[Stored items from a collection]
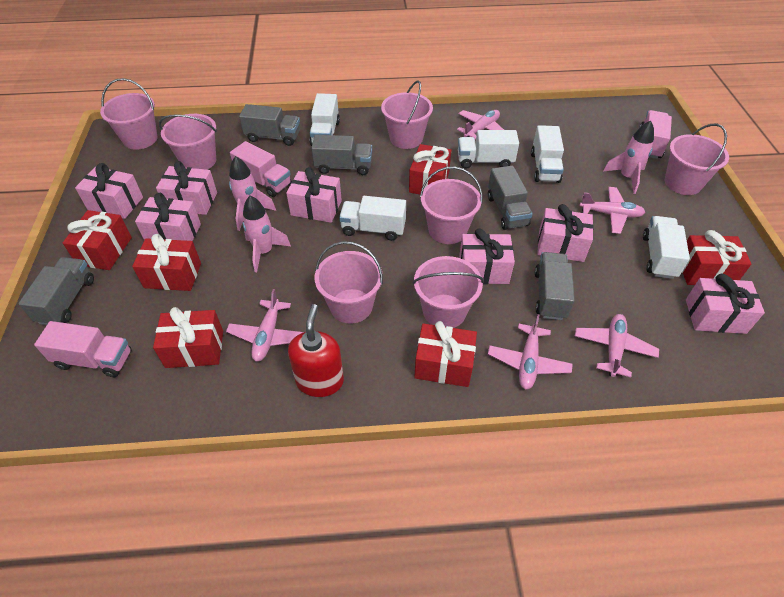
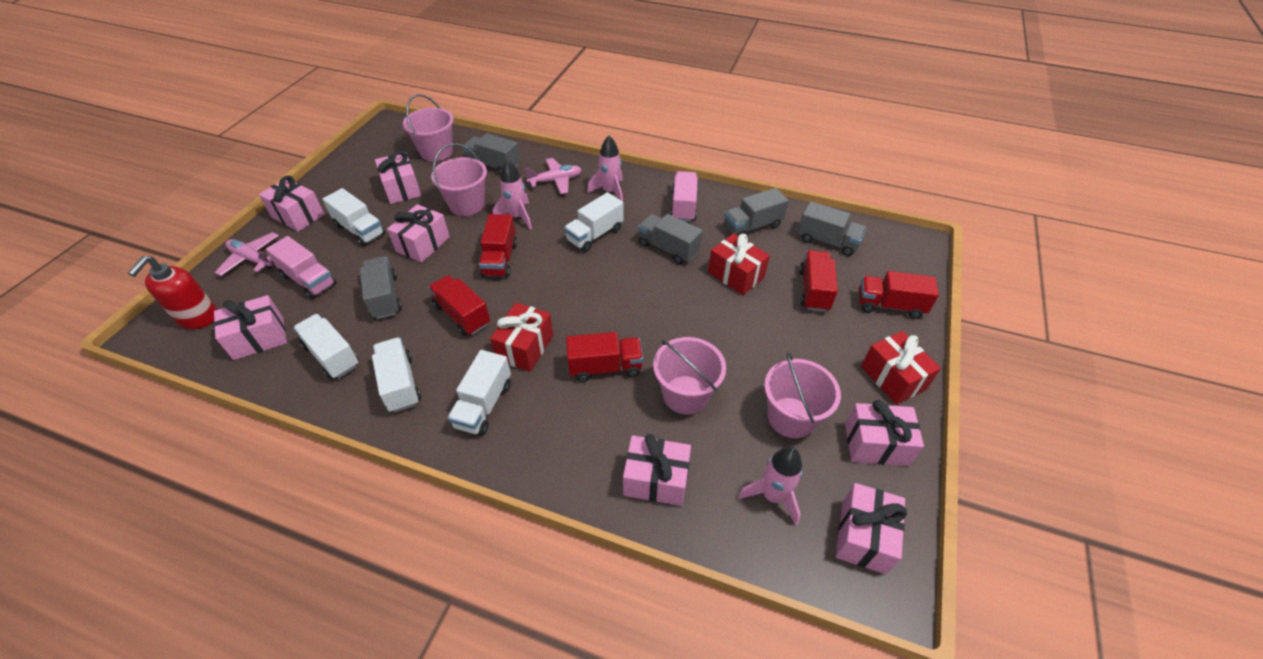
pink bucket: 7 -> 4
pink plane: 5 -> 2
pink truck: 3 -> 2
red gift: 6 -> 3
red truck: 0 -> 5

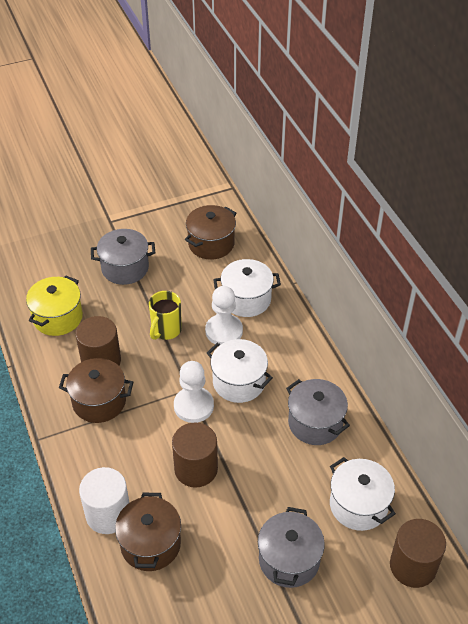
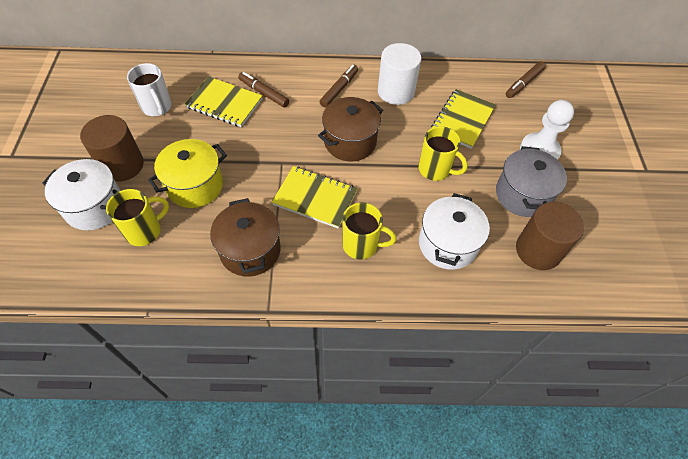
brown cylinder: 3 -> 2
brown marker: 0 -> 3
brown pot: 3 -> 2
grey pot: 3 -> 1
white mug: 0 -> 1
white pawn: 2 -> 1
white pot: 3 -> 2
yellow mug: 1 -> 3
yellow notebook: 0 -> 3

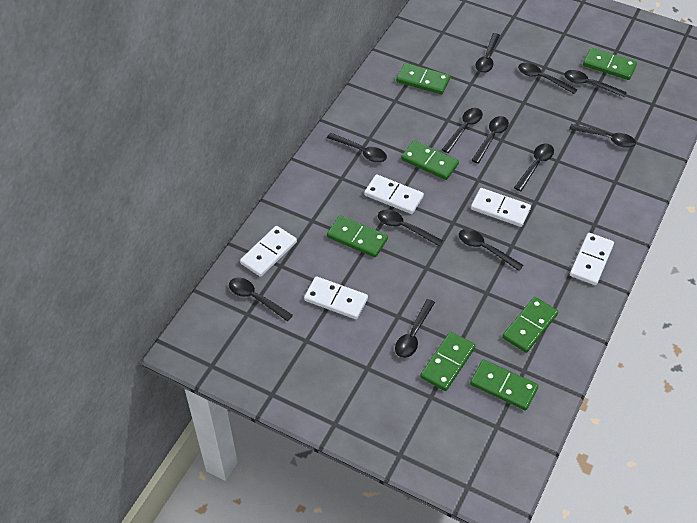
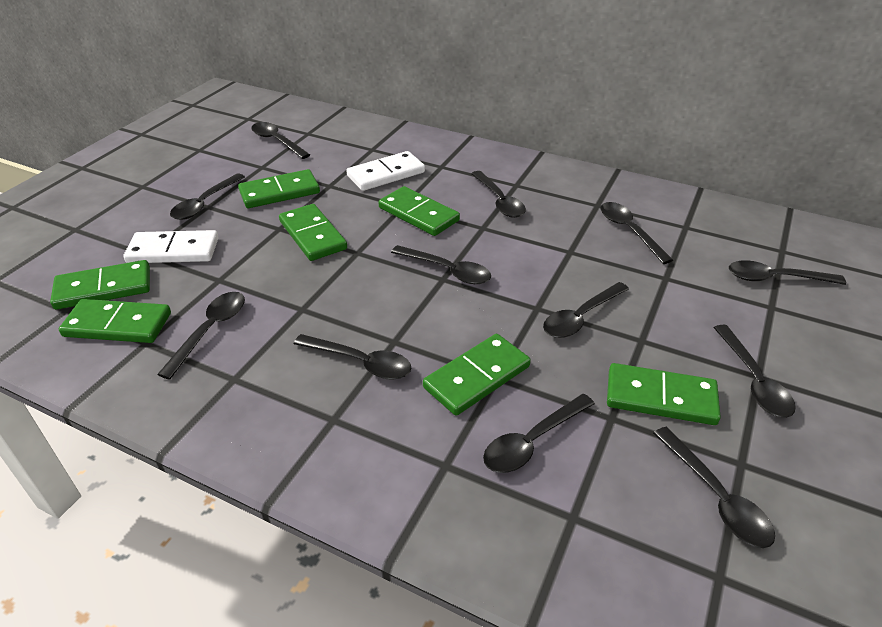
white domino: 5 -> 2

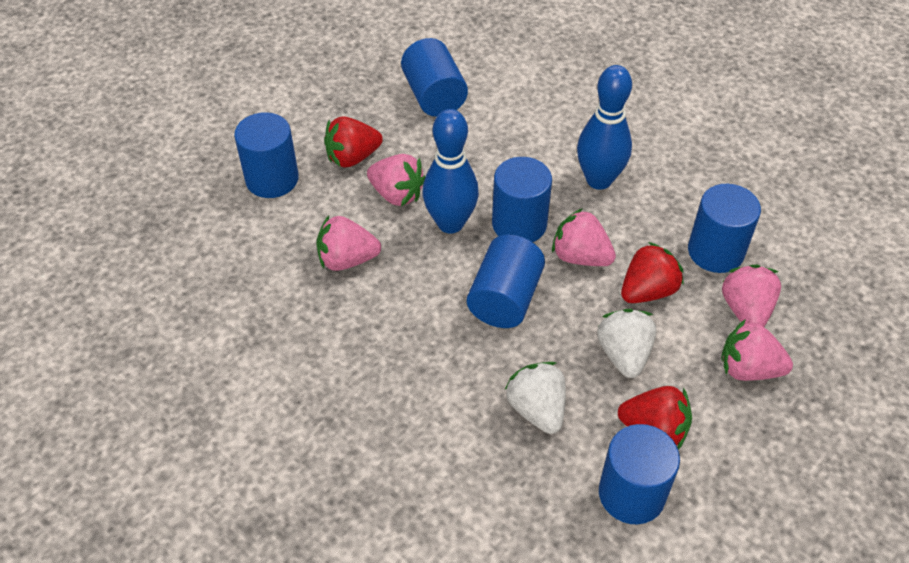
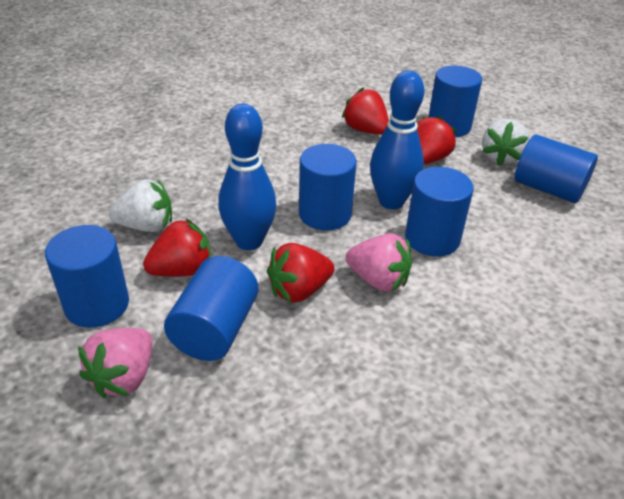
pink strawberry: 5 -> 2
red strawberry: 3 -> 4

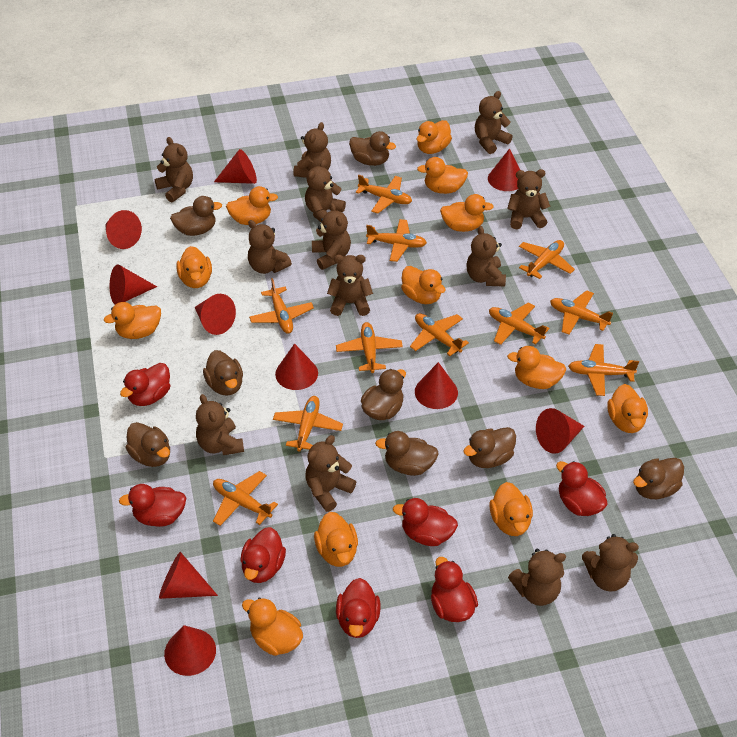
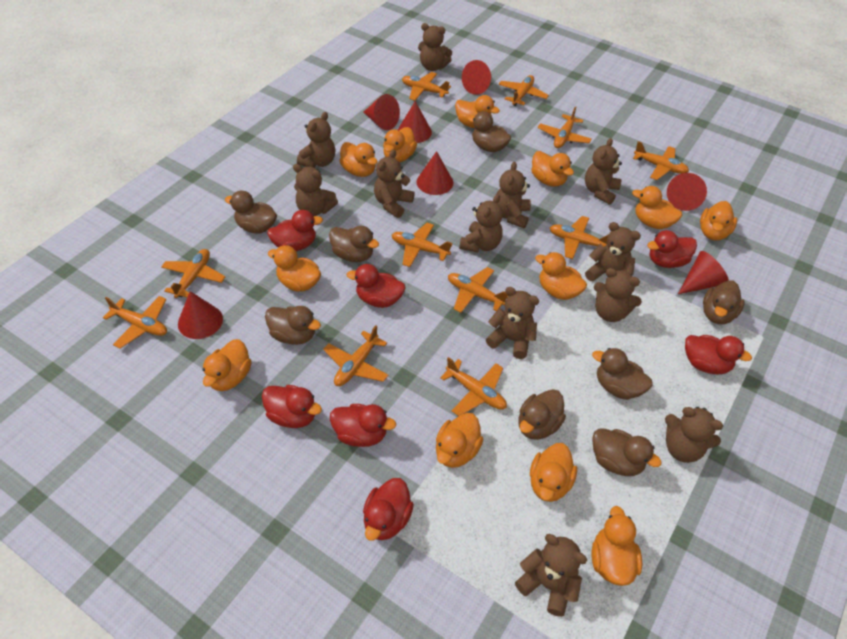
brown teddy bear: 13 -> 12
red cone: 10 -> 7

◆ Task objective: Copy all lines of the records that have the string "strawberry" in them.

◆ Response to the exercise:
pink strawberry: 5 -> 2
red strawberry: 3 -> 4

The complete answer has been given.